• **Your objective**
The stretch from the line with "D101: schottky (A" through the line with "IC51: XNOR CD4077" in the records below: write it out exactly, and nothing else.

[Stored entries]
BEGIN

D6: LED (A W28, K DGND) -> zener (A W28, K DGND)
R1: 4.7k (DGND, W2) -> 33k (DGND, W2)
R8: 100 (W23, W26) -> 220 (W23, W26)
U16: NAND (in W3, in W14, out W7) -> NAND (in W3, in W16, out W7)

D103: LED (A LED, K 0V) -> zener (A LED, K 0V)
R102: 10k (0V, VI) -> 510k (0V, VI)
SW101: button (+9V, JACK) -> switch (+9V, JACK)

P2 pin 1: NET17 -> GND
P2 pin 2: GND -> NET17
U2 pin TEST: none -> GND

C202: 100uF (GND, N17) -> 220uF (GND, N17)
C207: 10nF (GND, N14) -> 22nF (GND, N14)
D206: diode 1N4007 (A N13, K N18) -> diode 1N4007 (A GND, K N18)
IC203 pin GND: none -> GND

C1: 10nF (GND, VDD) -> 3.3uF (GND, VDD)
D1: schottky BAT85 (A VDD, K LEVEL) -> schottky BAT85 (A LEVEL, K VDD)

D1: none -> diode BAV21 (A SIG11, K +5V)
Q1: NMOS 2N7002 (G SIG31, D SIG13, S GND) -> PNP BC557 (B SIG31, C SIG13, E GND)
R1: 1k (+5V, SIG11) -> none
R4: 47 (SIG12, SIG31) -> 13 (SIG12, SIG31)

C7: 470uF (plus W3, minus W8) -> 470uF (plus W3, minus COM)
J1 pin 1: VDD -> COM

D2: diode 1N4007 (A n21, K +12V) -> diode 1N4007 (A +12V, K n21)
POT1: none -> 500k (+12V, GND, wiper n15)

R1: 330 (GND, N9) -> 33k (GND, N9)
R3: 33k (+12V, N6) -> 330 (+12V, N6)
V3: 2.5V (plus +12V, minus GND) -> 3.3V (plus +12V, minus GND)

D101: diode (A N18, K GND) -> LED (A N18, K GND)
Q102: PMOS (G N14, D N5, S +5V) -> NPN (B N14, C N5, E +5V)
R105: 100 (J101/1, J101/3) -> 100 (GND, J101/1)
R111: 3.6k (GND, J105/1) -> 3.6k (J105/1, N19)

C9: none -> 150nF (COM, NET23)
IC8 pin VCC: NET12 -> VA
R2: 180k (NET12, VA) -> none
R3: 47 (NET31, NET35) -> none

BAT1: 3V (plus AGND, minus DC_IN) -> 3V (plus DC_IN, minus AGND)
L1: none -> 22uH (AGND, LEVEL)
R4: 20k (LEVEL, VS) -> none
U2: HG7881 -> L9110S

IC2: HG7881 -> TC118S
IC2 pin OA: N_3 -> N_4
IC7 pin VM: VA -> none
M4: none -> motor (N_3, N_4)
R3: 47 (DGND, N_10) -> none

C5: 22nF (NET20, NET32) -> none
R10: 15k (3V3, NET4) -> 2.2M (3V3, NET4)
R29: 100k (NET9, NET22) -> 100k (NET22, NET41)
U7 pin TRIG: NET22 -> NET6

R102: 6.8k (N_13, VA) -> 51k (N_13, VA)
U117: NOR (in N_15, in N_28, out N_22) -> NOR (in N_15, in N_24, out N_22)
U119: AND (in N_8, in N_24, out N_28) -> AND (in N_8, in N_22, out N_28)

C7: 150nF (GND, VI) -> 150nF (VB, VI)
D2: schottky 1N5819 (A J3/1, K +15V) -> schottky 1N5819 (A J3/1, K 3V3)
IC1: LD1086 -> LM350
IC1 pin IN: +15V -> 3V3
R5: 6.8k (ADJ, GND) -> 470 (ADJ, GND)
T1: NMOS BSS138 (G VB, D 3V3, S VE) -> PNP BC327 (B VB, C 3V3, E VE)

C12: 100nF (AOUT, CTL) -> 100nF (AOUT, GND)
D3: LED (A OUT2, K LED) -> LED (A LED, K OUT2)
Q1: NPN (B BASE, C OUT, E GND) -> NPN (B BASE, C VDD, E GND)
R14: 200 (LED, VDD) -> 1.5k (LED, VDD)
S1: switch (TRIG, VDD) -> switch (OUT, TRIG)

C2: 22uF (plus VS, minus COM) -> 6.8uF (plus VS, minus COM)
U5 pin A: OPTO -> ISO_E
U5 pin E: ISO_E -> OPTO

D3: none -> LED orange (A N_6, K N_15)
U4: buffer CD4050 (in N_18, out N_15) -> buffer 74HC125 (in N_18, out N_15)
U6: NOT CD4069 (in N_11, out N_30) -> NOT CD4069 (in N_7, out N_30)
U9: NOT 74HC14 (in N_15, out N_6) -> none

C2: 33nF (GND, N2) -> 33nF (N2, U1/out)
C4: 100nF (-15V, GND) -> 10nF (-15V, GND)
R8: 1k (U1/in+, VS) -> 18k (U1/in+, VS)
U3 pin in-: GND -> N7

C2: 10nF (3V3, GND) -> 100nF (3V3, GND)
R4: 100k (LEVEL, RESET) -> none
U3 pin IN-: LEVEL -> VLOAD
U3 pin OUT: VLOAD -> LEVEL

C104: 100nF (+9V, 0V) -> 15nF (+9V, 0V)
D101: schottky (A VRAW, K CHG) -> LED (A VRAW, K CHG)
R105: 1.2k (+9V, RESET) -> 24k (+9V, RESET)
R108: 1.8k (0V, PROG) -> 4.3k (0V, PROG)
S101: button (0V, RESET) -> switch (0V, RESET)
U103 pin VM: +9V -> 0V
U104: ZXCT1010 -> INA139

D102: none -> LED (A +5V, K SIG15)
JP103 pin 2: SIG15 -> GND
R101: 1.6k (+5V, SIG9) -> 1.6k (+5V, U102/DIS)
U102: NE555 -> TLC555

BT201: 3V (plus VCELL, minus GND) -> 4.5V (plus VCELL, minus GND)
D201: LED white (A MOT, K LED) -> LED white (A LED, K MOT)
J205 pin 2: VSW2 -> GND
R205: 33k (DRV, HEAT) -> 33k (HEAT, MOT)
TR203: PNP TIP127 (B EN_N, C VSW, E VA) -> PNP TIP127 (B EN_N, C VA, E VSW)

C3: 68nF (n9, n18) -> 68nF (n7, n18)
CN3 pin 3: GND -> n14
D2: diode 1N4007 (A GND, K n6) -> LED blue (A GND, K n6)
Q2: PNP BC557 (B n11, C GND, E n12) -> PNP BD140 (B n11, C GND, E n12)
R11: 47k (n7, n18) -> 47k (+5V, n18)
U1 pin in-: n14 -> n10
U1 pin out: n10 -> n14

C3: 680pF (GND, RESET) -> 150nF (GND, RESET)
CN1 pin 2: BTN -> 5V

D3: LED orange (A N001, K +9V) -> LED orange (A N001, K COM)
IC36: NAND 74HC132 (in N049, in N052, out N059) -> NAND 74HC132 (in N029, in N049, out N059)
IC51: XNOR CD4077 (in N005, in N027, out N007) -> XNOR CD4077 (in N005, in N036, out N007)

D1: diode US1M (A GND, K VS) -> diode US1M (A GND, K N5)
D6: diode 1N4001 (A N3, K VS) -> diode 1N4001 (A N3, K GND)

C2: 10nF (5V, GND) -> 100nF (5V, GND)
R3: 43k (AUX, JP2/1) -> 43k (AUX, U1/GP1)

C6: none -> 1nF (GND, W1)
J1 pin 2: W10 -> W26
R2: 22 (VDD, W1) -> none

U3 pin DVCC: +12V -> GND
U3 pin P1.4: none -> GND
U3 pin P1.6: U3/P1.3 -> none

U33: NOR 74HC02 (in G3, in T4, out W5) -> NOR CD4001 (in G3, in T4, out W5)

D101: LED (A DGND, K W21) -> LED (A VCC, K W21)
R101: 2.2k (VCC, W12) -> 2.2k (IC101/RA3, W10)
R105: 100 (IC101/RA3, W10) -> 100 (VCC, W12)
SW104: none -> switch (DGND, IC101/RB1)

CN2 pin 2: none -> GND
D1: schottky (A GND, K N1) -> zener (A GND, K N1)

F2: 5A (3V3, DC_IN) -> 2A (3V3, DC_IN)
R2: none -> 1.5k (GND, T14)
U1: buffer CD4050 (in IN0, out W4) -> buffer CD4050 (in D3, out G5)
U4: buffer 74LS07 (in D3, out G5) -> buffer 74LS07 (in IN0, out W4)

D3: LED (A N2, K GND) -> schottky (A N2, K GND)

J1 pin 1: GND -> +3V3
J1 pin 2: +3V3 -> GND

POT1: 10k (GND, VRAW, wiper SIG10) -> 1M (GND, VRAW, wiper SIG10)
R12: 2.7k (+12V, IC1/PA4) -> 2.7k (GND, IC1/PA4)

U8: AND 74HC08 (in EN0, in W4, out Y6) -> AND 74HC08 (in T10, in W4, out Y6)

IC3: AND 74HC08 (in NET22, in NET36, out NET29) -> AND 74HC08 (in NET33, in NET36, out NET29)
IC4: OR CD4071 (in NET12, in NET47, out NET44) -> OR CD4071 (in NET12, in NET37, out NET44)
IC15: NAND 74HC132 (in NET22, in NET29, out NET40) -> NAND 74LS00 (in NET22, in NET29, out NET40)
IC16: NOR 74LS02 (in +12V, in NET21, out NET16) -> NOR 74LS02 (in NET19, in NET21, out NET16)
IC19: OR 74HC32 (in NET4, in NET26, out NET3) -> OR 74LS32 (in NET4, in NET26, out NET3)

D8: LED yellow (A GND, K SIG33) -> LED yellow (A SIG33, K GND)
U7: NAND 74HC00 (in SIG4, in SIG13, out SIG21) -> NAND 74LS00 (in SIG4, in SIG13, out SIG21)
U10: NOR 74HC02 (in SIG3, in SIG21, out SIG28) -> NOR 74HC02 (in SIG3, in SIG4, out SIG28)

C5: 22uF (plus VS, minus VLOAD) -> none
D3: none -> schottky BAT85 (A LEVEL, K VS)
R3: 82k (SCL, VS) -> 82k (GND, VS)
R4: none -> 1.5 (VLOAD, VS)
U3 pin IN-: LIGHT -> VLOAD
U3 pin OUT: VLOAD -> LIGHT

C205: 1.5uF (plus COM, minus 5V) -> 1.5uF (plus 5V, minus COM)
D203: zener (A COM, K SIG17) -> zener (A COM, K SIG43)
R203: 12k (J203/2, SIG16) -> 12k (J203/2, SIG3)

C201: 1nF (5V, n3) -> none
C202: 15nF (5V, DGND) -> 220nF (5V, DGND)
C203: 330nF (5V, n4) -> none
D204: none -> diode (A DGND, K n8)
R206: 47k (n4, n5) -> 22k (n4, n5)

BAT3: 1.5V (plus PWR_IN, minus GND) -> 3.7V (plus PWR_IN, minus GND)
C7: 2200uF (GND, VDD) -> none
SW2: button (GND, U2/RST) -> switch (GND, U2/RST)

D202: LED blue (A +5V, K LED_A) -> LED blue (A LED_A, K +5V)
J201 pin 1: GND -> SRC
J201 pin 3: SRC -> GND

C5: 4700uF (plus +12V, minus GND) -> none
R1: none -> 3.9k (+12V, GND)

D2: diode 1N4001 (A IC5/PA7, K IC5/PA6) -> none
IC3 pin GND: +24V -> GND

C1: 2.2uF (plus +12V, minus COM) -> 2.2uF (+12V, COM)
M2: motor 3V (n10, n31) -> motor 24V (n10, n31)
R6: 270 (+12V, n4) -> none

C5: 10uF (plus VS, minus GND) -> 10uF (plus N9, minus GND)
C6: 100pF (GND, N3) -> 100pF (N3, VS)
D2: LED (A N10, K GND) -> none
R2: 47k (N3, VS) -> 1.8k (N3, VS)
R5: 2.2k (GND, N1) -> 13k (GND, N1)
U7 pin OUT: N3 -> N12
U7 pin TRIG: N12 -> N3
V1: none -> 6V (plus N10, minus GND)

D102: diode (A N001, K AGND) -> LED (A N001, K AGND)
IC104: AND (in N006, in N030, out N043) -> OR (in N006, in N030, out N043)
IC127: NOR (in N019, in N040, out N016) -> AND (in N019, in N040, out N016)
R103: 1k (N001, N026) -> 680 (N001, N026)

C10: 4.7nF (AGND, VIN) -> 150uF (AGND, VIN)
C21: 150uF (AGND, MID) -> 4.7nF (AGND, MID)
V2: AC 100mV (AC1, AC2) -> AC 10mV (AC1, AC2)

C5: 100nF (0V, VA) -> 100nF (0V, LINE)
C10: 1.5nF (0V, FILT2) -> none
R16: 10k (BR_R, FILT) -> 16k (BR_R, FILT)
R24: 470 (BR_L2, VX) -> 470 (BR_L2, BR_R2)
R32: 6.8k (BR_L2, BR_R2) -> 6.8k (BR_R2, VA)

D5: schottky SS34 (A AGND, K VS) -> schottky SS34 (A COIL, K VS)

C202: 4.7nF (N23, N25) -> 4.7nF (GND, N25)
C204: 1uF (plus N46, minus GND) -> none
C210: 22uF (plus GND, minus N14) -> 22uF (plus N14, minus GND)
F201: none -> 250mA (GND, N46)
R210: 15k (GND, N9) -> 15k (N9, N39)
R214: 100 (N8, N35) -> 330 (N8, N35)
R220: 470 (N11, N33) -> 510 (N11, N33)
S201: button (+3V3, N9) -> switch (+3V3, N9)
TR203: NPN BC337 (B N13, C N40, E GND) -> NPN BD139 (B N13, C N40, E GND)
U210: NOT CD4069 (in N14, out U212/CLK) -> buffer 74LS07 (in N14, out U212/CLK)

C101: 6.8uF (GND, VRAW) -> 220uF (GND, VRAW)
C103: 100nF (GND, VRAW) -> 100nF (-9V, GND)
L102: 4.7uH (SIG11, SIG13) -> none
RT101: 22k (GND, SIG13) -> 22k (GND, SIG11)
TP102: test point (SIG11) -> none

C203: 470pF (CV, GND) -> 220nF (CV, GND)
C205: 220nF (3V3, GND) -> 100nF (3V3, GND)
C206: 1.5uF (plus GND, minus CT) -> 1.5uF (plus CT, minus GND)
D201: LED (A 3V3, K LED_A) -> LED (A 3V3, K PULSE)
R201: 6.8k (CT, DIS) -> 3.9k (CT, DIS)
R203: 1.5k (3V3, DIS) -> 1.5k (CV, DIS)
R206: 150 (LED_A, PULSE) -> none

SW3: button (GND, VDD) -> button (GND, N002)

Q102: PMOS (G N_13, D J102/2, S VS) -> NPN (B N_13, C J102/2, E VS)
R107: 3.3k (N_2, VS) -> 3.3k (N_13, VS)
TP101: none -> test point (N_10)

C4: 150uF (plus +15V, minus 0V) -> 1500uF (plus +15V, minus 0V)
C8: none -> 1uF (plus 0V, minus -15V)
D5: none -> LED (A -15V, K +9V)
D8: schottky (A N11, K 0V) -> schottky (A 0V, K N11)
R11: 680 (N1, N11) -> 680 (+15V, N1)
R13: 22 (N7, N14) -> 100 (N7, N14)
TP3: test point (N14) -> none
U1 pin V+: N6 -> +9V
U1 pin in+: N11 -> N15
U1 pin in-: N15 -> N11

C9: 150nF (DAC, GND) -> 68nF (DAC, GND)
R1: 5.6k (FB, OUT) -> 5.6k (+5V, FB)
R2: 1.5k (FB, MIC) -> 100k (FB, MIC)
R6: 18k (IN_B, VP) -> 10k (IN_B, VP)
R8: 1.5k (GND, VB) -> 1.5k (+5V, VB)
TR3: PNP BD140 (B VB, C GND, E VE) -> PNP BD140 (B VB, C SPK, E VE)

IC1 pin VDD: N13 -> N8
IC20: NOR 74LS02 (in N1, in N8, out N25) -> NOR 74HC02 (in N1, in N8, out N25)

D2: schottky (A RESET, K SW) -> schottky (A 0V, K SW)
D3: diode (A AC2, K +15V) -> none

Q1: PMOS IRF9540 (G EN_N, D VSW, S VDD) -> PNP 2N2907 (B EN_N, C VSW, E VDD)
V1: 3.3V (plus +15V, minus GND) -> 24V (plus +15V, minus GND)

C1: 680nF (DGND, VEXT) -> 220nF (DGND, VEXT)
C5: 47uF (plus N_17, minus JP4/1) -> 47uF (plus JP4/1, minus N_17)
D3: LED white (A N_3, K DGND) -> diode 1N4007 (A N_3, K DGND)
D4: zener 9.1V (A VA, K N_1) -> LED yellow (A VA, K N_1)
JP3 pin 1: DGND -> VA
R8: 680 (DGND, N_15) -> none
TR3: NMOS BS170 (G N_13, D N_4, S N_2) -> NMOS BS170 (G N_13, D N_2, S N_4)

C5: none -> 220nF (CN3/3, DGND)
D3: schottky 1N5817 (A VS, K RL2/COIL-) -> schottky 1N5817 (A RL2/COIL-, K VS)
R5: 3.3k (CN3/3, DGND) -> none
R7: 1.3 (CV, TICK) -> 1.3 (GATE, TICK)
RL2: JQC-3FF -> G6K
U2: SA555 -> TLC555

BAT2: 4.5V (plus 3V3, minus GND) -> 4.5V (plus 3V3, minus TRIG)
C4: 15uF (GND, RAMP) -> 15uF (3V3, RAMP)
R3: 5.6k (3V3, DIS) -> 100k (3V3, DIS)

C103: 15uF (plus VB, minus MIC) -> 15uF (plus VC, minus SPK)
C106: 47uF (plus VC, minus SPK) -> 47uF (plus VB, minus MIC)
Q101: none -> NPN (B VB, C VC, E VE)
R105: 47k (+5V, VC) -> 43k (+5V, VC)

END

• **Response to the exercise**
D101: schottky (A VRAW, K CHG) -> LED (A VRAW, K CHG)
R105: 1.2k (+9V, RESET) -> 24k (+9V, RESET)
R108: 1.8k (0V, PROG) -> 4.3k (0V, PROG)
S101: button (0V, RESET) -> switch (0V, RESET)
U103 pin VM: +9V -> 0V
U104: ZXCT1010 -> INA139

D102: none -> LED (A +5V, K SIG15)
JP103 pin 2: SIG15 -> GND
R101: 1.6k (+5V, SIG9) -> 1.6k (+5V, U102/DIS)
U102: NE555 -> TLC555

BT201: 3V (plus VCELL, minus GND) -> 4.5V (plus VCELL, minus GND)
D201: LED white (A MOT, K LED) -> LED white (A LED, K MOT)
J205 pin 2: VSW2 -> GND
R205: 33k (DRV, HEAT) -> 33k (HEAT, MOT)
TR203: PNP TIP127 (B EN_N, C VSW, E VA) -> PNP TIP127 (B EN_N, C VA, E VSW)

C3: 68nF (n9, n18) -> 68nF (n7, n18)
CN3 pin 3: GND -> n14
D2: diode 1N4007 (A GND, K n6) -> LED blue (A GND, K n6)
Q2: PNP BC557 (B n11, C GND, E n12) -> PNP BD140 (B n11, C GND, E n12)
R11: 47k (n7, n18) -> 47k (+5V, n18)
U1 pin in-: n14 -> n10
U1 pin out: n10 -> n14

C3: 680pF (GND, RESET) -> 150nF (GND, RESET)
CN1 pin 2: BTN -> 5V

D3: LED orange (A N001, K +9V) -> LED orange (A N001, K COM)
IC36: NAND 74HC132 (in N049, in N052, out N059) -> NAND 74HC132 (in N029, in N049, out N059)
IC51: XNOR CD4077 (in N005, in N027, out N007) -> XNOR CD4077 (in N005, in N036, out N007)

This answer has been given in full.